Your goal:
Could you transcribe every record below exactly, leaving out any pictures?

[Opening Material provided section]

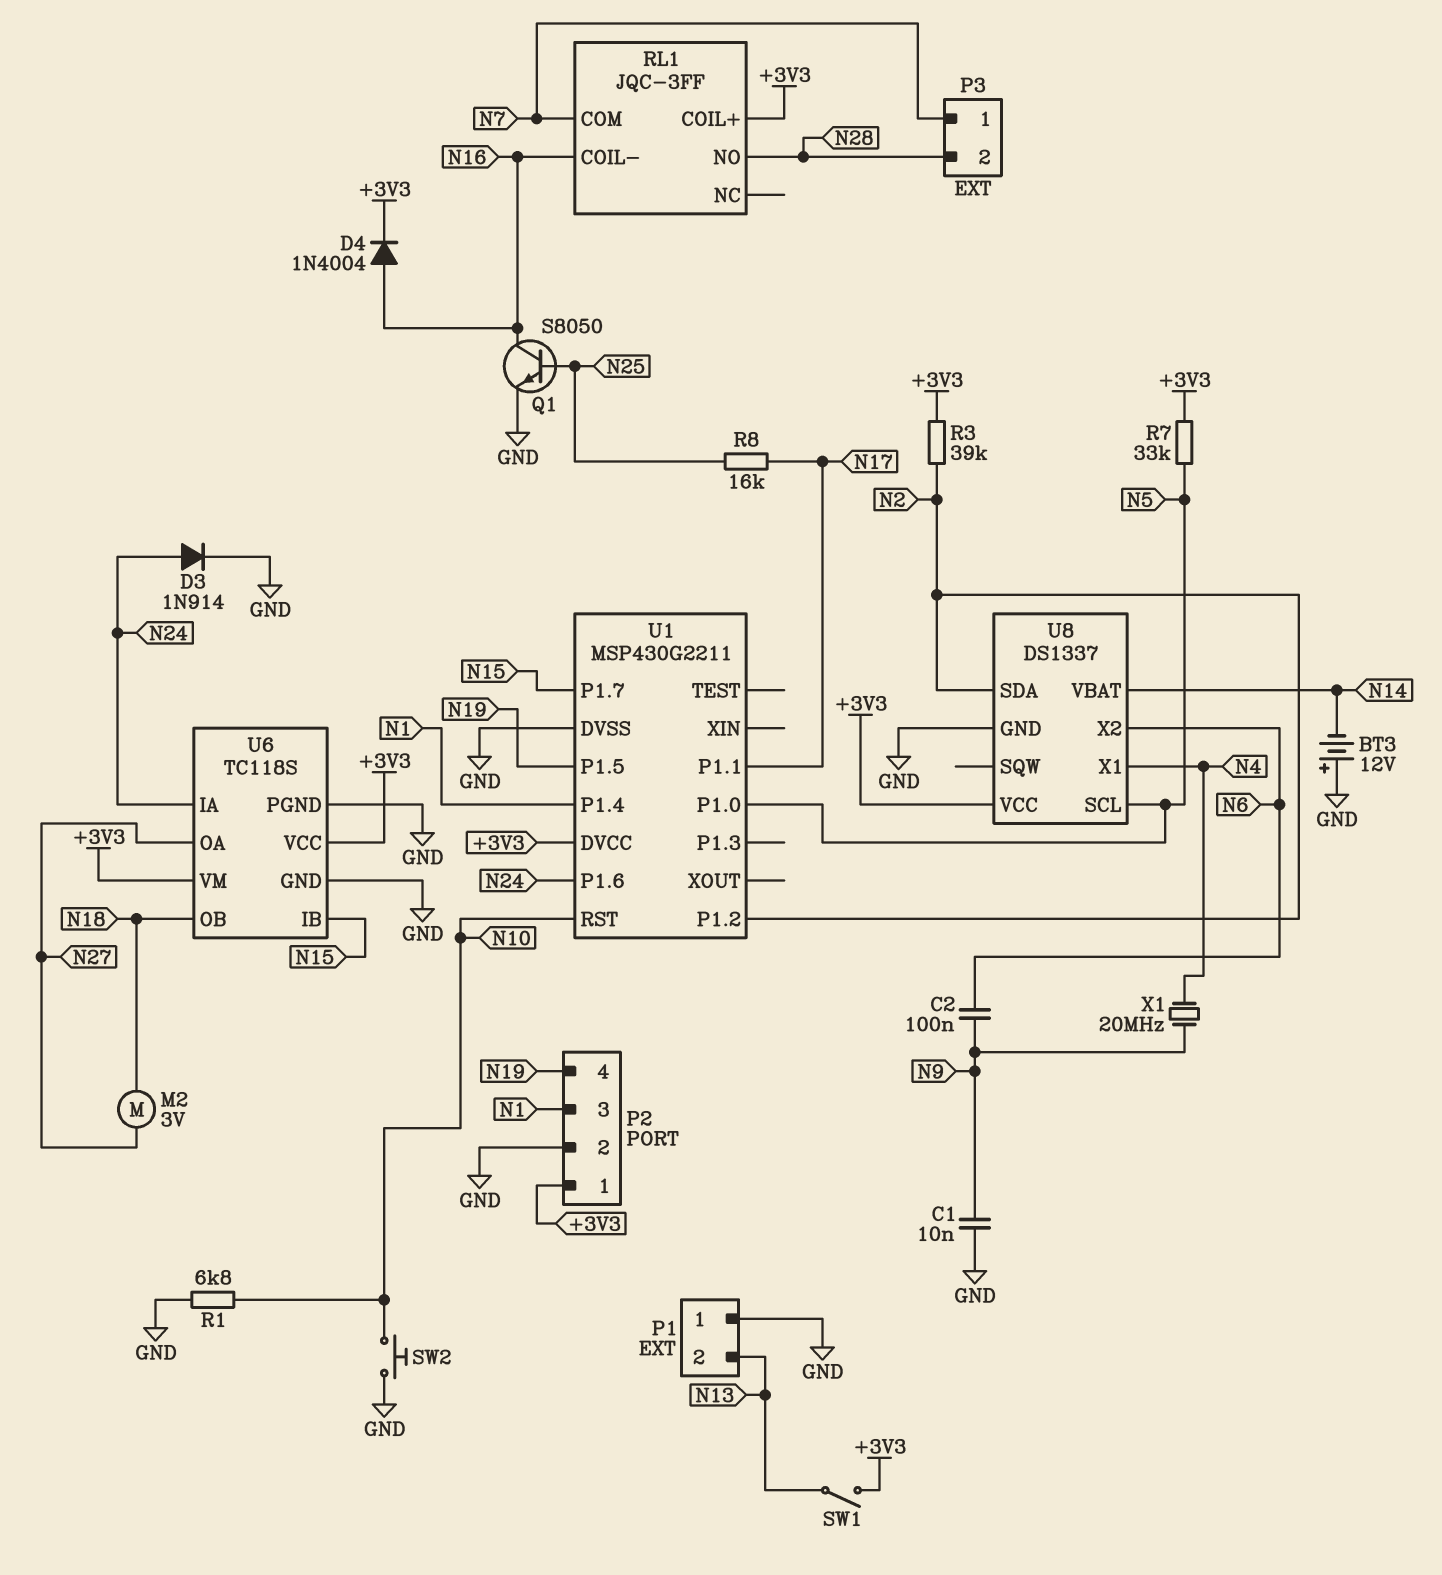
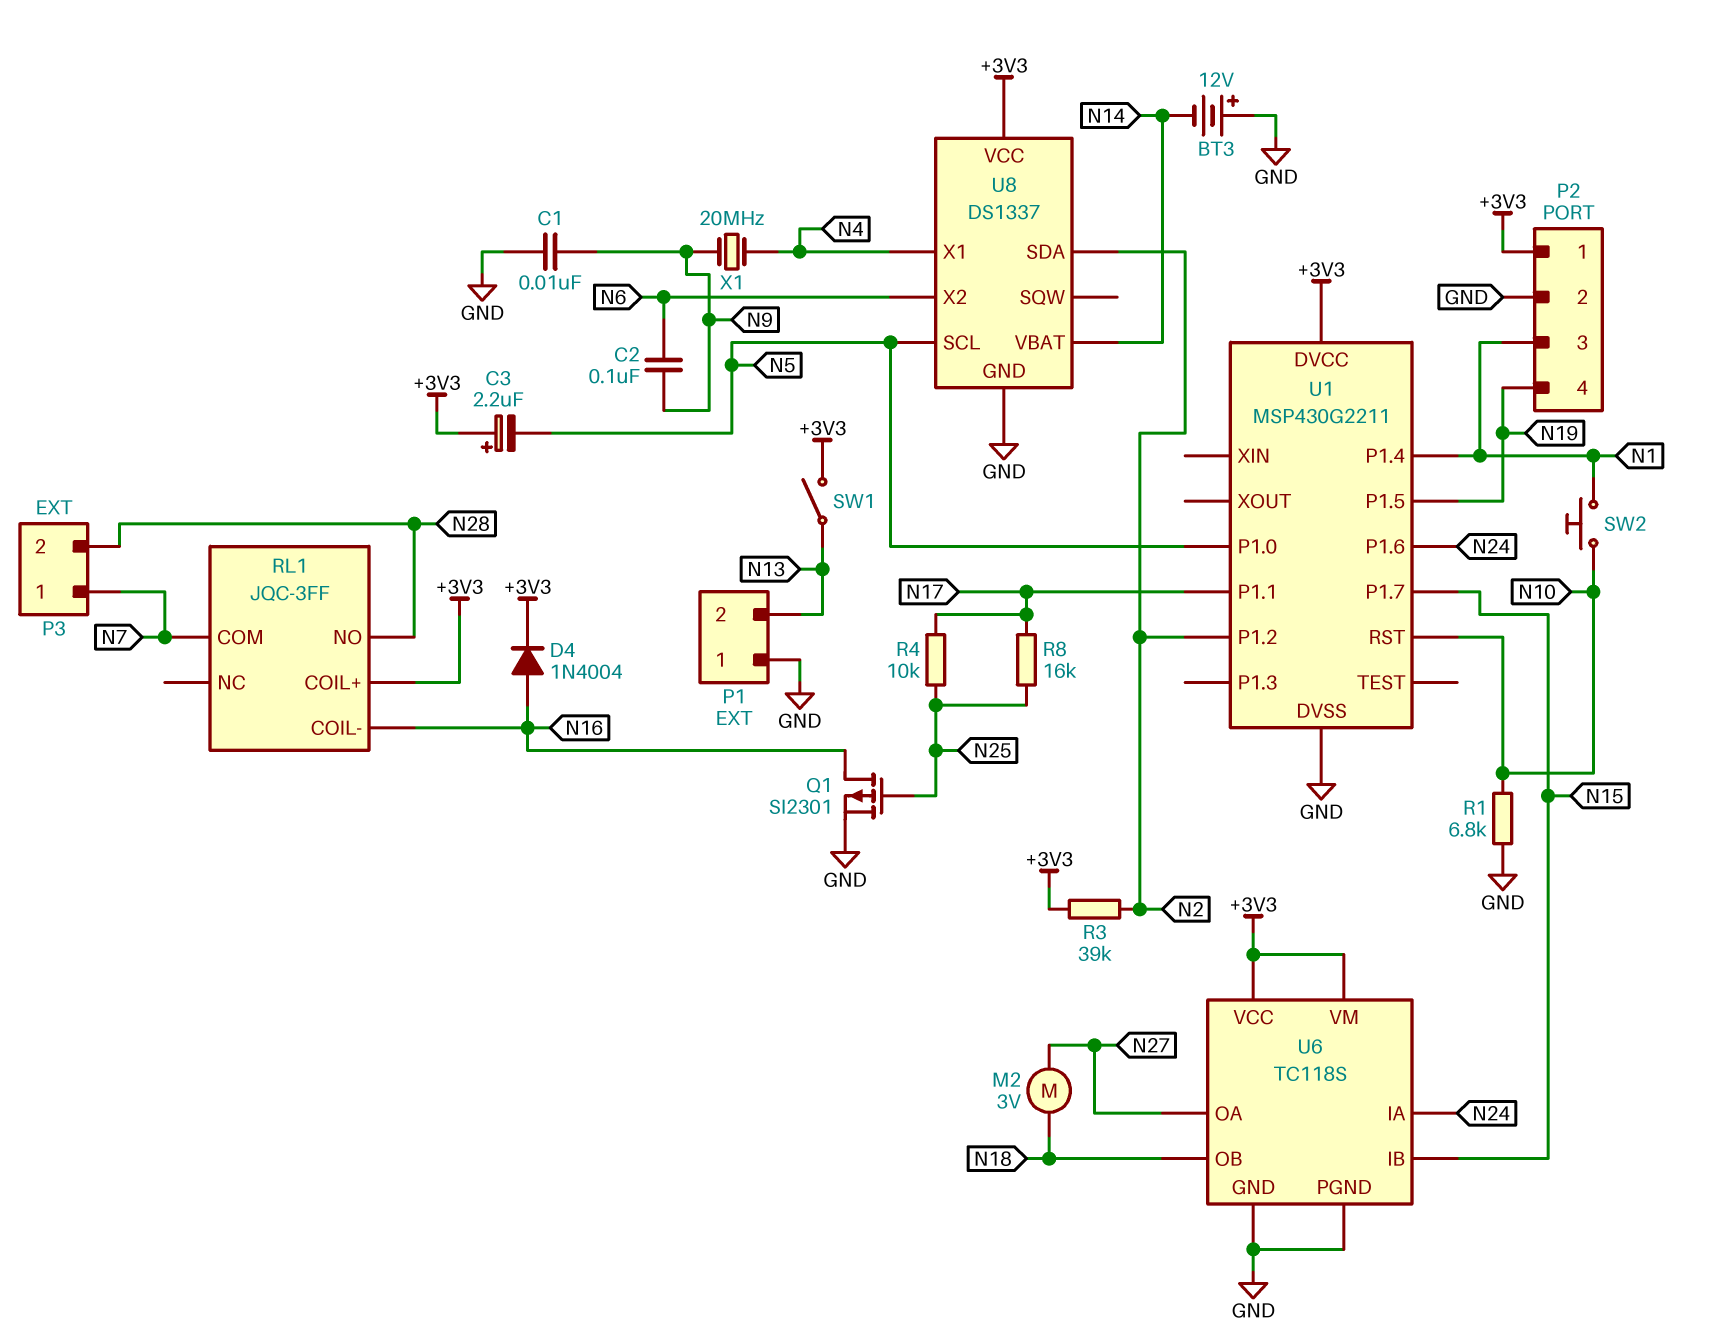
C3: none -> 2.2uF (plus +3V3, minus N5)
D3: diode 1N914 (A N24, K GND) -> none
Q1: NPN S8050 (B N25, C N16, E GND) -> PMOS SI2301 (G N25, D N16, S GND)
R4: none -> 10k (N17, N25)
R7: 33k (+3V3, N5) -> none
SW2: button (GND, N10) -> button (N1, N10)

[Closing Material provided section]

Solution:
C3: none -> 2.2uF (plus +3V3, minus N5)
D3: diode 1N914 (A N24, K GND) -> none
Q1: NPN S8050 (B N25, C N16, E GND) -> PMOS SI2301 (G N25, D N16, S GND)
R4: none -> 10k (N17, N25)
R7: 33k (+3V3, N5) -> none
SW2: button (GND, N10) -> button (N1, N10)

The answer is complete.